(Data excerpts begins)

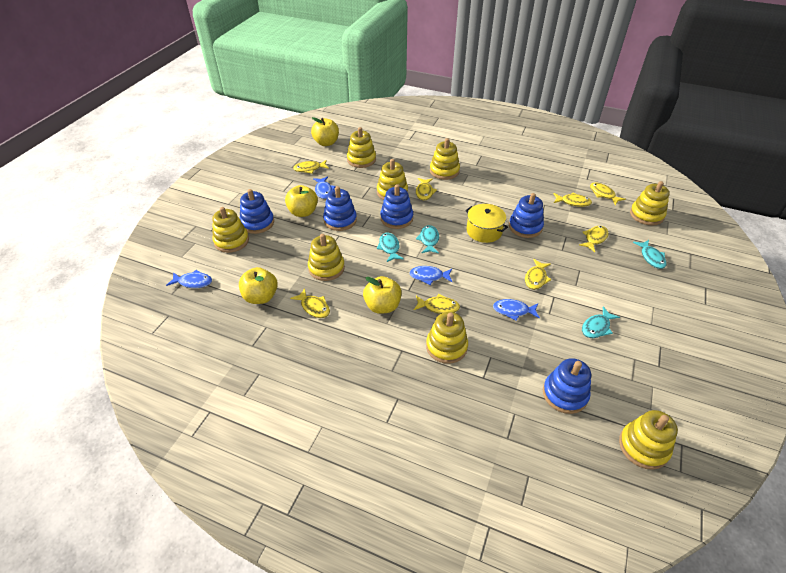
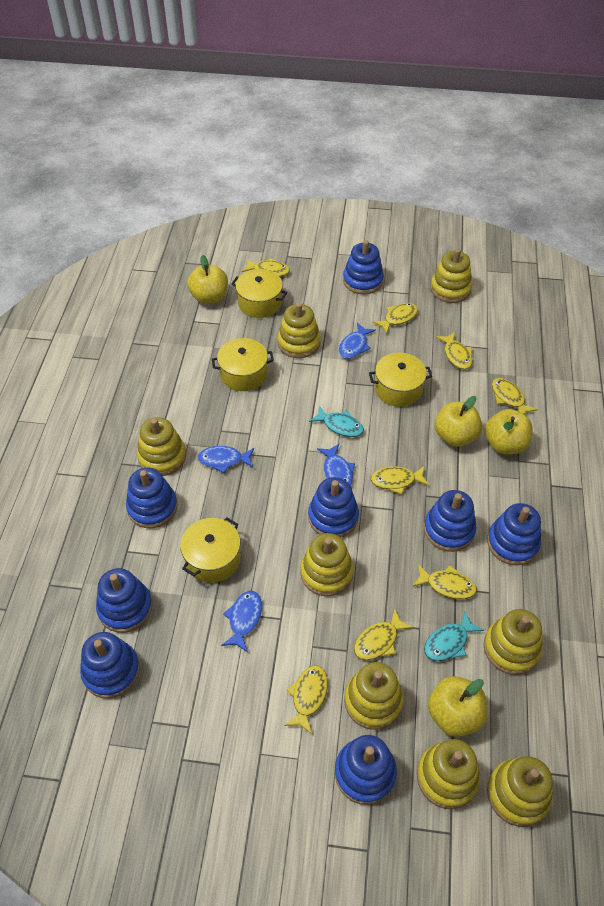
blue stacking toy: 5 -> 8
turquoise fish: 4 -> 2
yellow pot: 1 -> 4

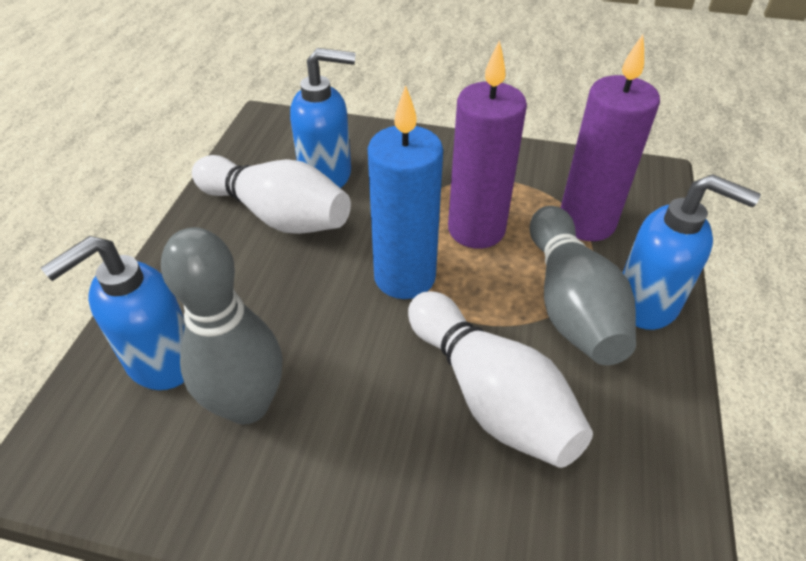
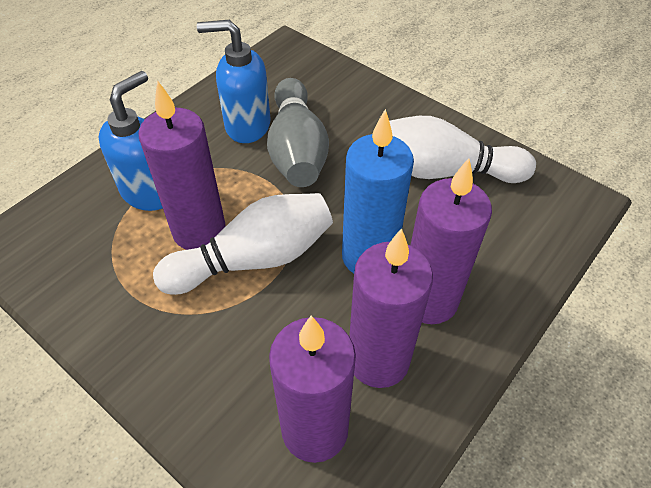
blue soap dispenser: 3 -> 2
grey bowling pin: 2 -> 1
purple candle: 2 -> 4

(Data excerpts ends)

**Task brief**
The expected output is each line of the records above that includes the word "blue".

**Your solution**
blue stacking toy: 5 -> 8
blue soap dispenser: 3 -> 2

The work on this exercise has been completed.